> [Work instructions]: Within the entries below, how many lines carry the word "none"? State the number and stop.

> [Records for the exercise]:
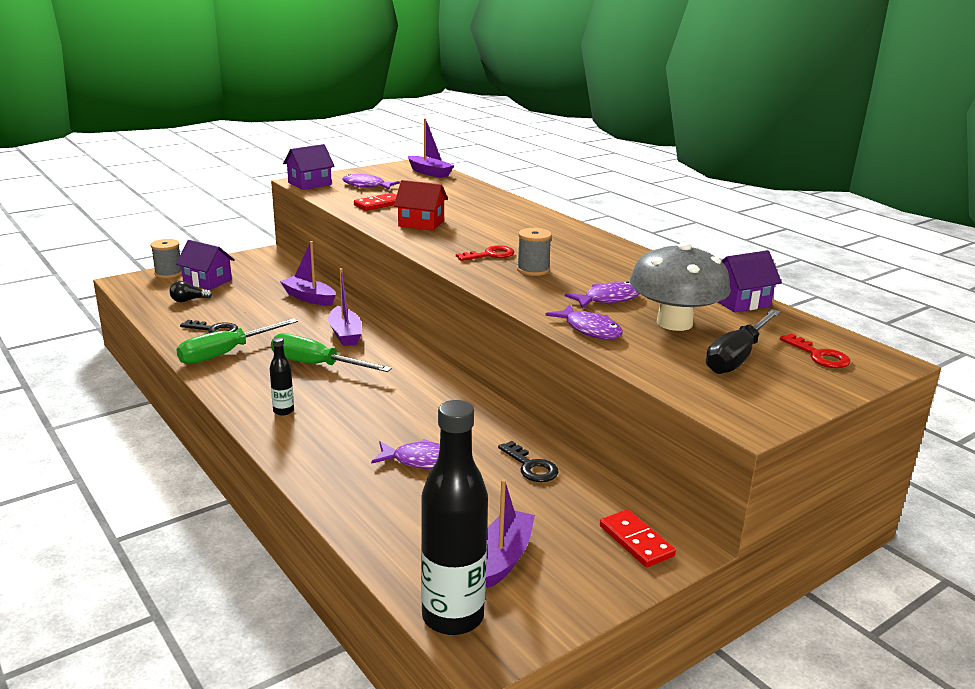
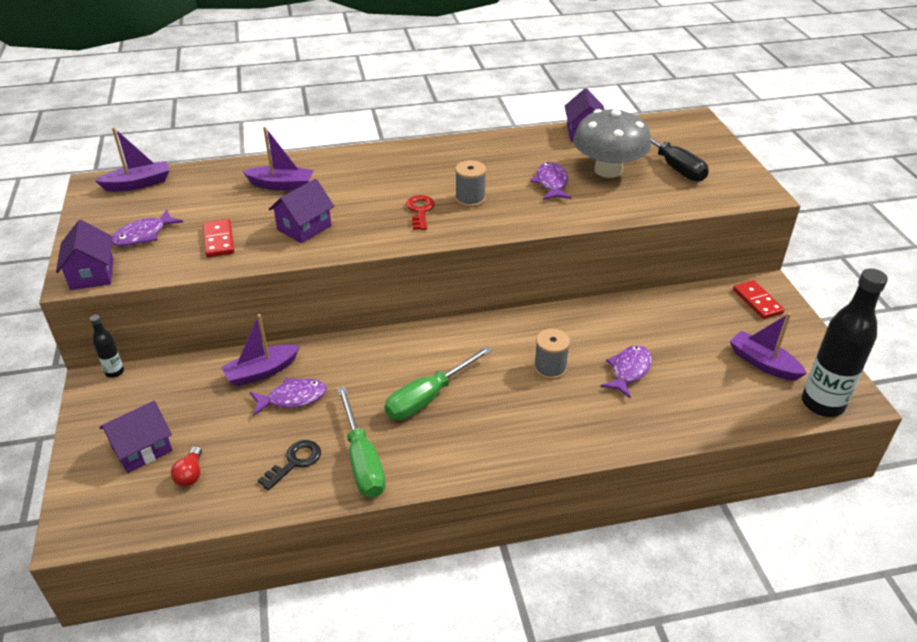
camera: 65 degrees left, 15 degrees up
grey spool [151,239,182,278] -> grey spool moved to [534,329,570,380]
black light bulb [170,281,212,302] -> red light bulb [171,446,202,487]
black bottle [270,337,294,415] -> black bottle moved to [90,315,124,378]
purple boat [328,268,362,346] -> purple boat moved to [242,127,314,190]
red house [394,180,448,231] -> purple house [269,179,334,243]
black key [498,441,559,482] -> none
purple fish [545,305,623,339] -> purple fish moved to [250,378,327,416]
red domino [600,509,676,567] -> red domino turned 75 degrees clockwise [733,280,785,319]
red key [780,334,850,368] -> none

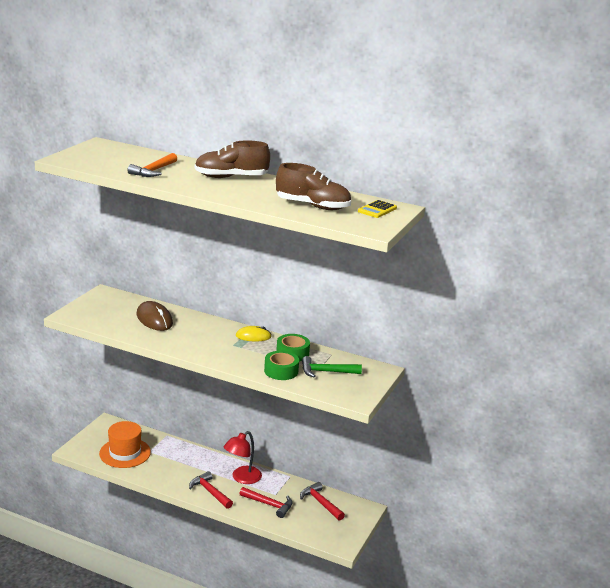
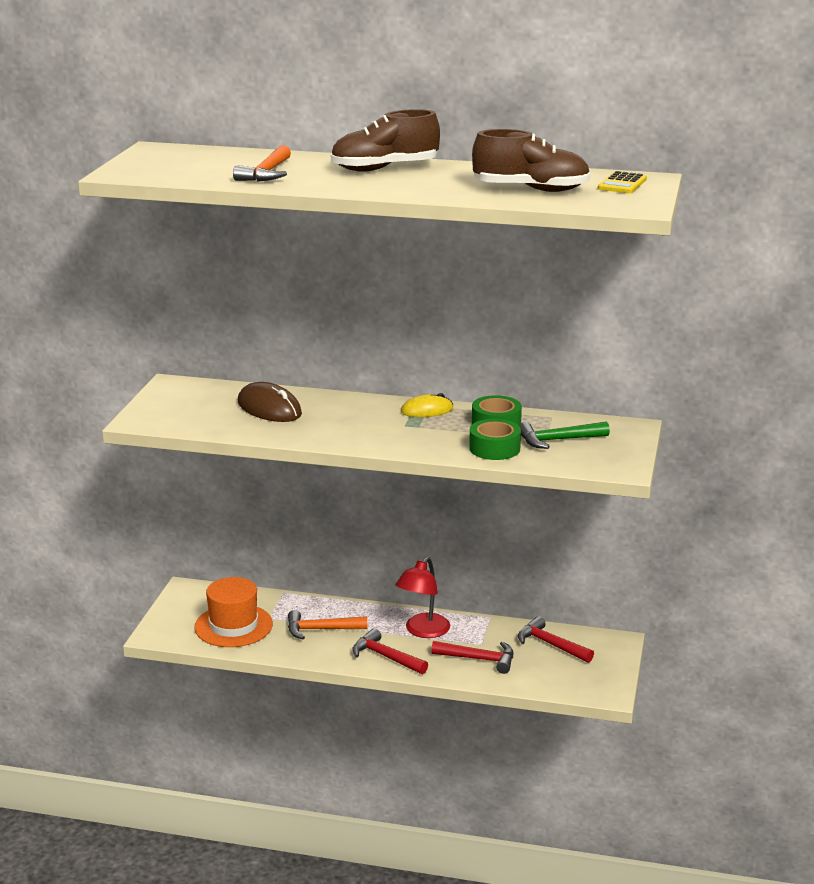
camera: 10 degrees left, 0 degrees up
none -> orange hammer [288,610,367,639]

> [Answer box]: 3